(Change detection outputs)
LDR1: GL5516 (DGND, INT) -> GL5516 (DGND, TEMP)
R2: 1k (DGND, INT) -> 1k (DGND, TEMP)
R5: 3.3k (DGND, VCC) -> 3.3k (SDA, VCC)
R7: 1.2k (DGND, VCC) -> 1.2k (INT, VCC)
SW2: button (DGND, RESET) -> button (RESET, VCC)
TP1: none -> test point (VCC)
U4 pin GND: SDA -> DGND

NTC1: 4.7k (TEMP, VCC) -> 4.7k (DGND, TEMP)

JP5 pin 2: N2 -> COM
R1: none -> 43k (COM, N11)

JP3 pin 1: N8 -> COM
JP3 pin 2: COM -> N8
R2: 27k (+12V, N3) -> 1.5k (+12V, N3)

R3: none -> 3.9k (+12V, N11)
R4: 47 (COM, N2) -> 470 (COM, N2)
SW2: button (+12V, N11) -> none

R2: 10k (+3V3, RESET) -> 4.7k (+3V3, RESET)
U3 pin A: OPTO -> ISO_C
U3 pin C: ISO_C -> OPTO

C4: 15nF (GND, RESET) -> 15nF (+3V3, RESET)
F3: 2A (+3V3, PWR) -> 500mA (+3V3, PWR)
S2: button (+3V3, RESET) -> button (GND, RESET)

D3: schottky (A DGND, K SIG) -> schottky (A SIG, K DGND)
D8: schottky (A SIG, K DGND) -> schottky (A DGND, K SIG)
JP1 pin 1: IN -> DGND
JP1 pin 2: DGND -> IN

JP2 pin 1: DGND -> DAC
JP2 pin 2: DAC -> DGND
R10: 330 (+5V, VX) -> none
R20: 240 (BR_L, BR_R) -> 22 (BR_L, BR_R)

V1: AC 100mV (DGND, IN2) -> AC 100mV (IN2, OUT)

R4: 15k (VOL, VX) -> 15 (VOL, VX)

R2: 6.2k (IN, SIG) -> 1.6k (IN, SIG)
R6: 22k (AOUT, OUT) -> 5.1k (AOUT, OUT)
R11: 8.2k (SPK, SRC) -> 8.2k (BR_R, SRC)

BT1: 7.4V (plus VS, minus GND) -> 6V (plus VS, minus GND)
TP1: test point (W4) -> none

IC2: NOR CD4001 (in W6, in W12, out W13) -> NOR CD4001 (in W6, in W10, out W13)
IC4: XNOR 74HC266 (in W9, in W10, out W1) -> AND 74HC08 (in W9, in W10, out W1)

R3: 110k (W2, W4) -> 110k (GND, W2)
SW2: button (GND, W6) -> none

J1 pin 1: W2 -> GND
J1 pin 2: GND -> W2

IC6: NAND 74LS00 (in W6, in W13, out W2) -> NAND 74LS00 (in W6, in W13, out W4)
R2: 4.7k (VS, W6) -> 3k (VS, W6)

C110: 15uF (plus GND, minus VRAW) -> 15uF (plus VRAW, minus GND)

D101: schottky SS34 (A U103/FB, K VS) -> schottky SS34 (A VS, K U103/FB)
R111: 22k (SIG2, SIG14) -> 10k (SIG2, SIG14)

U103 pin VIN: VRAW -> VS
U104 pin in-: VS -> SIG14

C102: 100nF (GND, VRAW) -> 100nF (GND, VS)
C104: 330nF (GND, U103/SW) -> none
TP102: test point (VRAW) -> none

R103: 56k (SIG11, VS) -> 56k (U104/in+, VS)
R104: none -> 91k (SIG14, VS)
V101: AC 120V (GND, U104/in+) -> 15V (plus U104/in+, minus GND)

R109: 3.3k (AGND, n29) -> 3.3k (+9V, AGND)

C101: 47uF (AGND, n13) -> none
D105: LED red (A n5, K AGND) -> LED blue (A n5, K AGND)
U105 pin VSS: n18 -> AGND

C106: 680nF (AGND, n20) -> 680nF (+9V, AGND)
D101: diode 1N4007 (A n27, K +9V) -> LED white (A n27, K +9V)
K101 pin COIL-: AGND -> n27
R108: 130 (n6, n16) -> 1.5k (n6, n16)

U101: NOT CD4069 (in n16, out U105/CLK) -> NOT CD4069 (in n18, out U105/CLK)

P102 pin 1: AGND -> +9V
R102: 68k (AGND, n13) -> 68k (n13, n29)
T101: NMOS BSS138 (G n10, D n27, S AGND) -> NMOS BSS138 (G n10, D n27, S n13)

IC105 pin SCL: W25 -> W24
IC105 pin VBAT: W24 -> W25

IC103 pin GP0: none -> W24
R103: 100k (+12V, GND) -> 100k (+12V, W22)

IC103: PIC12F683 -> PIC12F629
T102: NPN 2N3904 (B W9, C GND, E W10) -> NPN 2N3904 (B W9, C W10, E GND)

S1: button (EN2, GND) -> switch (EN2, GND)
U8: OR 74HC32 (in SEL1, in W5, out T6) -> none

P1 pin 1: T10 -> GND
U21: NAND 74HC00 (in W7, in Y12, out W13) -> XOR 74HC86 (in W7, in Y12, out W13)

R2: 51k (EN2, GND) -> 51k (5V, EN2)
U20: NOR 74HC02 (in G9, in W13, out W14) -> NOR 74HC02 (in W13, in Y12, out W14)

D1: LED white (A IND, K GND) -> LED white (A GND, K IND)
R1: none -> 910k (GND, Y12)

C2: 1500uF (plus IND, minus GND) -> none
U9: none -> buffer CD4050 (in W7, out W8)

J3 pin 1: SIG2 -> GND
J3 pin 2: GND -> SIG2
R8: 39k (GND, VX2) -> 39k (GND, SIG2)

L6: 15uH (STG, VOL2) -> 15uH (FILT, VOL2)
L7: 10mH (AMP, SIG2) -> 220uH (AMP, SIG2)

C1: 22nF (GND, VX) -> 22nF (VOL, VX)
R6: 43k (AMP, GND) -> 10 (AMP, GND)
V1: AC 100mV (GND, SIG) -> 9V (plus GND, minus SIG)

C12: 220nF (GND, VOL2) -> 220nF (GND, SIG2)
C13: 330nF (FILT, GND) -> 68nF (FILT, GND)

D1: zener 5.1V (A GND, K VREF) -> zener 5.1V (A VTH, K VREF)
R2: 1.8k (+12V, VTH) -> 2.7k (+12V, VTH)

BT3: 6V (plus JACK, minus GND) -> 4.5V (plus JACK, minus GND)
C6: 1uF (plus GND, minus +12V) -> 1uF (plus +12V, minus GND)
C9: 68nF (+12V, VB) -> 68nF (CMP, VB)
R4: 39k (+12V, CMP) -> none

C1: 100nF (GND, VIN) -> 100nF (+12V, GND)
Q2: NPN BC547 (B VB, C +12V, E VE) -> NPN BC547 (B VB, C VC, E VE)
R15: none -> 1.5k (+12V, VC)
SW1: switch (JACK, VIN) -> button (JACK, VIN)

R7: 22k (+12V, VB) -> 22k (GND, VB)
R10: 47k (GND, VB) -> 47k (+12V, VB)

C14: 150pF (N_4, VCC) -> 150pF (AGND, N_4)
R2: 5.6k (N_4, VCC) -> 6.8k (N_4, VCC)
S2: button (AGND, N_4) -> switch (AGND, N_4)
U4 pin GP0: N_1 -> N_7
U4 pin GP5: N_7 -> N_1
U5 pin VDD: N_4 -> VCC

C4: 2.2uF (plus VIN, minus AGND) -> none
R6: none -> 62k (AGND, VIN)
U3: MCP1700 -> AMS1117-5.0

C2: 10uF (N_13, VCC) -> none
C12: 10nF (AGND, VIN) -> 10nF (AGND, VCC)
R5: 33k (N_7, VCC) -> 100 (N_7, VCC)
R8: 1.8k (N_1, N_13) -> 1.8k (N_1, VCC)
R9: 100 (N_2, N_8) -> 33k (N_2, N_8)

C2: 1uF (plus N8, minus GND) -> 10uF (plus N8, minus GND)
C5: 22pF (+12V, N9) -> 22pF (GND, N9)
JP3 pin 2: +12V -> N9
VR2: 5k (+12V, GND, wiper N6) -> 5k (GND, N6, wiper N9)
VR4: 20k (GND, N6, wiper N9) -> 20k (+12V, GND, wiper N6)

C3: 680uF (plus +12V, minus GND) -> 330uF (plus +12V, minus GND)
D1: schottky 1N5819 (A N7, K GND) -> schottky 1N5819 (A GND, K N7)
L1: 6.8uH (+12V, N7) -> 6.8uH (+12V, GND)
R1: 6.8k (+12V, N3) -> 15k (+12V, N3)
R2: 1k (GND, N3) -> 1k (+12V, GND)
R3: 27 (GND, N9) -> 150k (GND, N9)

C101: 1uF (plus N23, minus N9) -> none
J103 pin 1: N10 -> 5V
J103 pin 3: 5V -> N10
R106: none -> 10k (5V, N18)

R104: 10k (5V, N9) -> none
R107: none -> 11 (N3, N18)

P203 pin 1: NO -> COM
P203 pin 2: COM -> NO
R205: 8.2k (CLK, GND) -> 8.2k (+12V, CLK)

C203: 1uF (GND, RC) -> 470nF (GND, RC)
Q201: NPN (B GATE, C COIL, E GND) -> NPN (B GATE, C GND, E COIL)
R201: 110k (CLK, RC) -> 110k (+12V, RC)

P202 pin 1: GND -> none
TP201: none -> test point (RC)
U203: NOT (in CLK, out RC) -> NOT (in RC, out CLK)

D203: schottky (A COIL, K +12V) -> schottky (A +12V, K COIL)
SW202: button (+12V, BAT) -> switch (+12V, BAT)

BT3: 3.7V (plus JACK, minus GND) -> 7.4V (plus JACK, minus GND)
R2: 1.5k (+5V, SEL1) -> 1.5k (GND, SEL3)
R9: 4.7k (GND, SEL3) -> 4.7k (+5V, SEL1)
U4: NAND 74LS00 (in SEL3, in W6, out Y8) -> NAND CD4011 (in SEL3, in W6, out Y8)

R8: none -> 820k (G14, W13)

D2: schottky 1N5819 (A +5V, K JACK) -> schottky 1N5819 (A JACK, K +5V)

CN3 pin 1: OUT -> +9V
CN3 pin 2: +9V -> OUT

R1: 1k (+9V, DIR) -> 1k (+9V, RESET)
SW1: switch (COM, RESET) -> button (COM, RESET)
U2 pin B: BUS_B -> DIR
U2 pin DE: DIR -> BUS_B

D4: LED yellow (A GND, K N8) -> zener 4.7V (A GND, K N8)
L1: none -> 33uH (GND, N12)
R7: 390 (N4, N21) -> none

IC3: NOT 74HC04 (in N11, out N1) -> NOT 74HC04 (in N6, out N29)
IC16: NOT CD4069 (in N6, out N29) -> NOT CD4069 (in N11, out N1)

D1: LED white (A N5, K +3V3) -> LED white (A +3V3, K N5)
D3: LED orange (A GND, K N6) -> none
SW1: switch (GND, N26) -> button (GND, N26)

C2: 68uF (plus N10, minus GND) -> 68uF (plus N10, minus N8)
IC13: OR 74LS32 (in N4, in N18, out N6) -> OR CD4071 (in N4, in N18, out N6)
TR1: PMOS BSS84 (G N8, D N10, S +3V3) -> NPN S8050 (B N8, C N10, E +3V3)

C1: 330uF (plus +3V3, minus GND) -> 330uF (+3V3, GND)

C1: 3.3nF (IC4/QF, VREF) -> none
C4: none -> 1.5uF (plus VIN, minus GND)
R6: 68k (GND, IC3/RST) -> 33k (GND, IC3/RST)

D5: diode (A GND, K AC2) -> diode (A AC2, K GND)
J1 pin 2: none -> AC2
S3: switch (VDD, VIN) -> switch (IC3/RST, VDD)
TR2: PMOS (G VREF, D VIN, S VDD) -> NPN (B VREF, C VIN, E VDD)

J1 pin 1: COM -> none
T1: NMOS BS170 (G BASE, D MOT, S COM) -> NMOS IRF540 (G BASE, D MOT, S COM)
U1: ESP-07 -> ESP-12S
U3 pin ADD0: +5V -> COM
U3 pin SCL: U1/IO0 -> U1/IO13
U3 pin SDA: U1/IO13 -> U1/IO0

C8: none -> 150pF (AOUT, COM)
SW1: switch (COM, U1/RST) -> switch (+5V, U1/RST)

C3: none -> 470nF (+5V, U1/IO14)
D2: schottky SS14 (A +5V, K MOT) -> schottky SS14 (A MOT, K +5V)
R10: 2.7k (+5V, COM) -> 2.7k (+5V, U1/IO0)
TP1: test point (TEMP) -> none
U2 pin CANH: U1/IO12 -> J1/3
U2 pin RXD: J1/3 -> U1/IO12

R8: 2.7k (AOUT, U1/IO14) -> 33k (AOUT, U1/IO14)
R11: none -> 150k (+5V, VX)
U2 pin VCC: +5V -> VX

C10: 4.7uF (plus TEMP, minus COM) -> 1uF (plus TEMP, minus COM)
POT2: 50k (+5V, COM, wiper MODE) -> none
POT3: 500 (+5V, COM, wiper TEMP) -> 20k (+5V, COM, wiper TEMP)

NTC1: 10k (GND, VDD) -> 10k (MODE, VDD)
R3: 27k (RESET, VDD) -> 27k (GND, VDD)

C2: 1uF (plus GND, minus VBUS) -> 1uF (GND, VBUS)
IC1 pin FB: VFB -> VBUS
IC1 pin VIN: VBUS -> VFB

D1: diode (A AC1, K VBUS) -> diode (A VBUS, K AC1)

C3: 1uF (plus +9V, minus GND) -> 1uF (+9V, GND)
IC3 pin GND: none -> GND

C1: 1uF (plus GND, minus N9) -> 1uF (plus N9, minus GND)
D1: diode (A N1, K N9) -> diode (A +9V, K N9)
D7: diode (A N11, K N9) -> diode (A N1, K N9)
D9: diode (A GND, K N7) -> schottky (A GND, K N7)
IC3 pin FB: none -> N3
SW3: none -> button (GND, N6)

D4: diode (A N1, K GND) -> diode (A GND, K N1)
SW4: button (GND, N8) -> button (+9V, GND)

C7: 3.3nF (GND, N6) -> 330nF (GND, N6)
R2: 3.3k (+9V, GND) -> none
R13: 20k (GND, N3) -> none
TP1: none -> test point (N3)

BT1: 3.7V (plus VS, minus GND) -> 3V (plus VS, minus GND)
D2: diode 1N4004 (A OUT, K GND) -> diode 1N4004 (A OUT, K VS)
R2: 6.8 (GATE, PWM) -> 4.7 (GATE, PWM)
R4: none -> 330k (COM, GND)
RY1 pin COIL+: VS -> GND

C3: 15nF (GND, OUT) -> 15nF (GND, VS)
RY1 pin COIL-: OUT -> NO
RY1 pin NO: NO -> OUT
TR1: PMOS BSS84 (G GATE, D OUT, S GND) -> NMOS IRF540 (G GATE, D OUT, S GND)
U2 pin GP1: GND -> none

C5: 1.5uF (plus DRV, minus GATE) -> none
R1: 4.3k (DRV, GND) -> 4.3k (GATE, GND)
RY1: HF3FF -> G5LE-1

**Task brief**
In the entries above, find the line with "R2: 4.7k (VS, W6) -> 3k (VS, W6)" and the line with "IC103 pin GP0: none -> W24", then restate word for word both of them and every line between, with nothing more.

**Reply**
R2: 4.7k (VS, W6) -> 3k (VS, W6)

C110: 15uF (plus GND, minus VRAW) -> 15uF (plus VRAW, minus GND)

D101: schottky SS34 (A U103/FB, K VS) -> schottky SS34 (A VS, K U103/FB)
R111: 22k (SIG2, SIG14) -> 10k (SIG2, SIG14)

U103 pin VIN: VRAW -> VS
U104 pin in-: VS -> SIG14

C102: 100nF (GND, VRAW) -> 100nF (GND, VS)
C104: 330nF (GND, U103/SW) -> none
TP102: test point (VRAW) -> none

R103: 56k (SIG11, VS) -> 56k (U104/in+, VS)
R104: none -> 91k (SIG14, VS)
V101: AC 120V (GND, U104/in+) -> 15V (plus U104/in+, minus GND)

R109: 3.3k (AGND, n29) -> 3.3k (+9V, AGND)

C101: 47uF (AGND, n13) -> none
D105: LED red (A n5, K AGND) -> LED blue (A n5, K AGND)
U105 pin VSS: n18 -> AGND

C106: 680nF (AGND, n20) -> 680nF (+9V, AGND)
D101: diode 1N4007 (A n27, K +9V) -> LED white (A n27, K +9V)
K101 pin COIL-: AGND -> n27
R108: 130 (n6, n16) -> 1.5k (n6, n16)

U101: NOT CD4069 (in n16, out U105/CLK) -> NOT CD4069 (in n18, out U105/CLK)

P102 pin 1: AGND -> +9V
R102: 68k (AGND, n13) -> 68k (n13, n29)
T101: NMOS BSS138 (G n10, D n27, S AGND) -> NMOS BSS138 (G n10, D n27, S n13)

IC105 pin SCL: W25 -> W24
IC105 pin VBAT: W24 -> W25

IC103 pin GP0: none -> W24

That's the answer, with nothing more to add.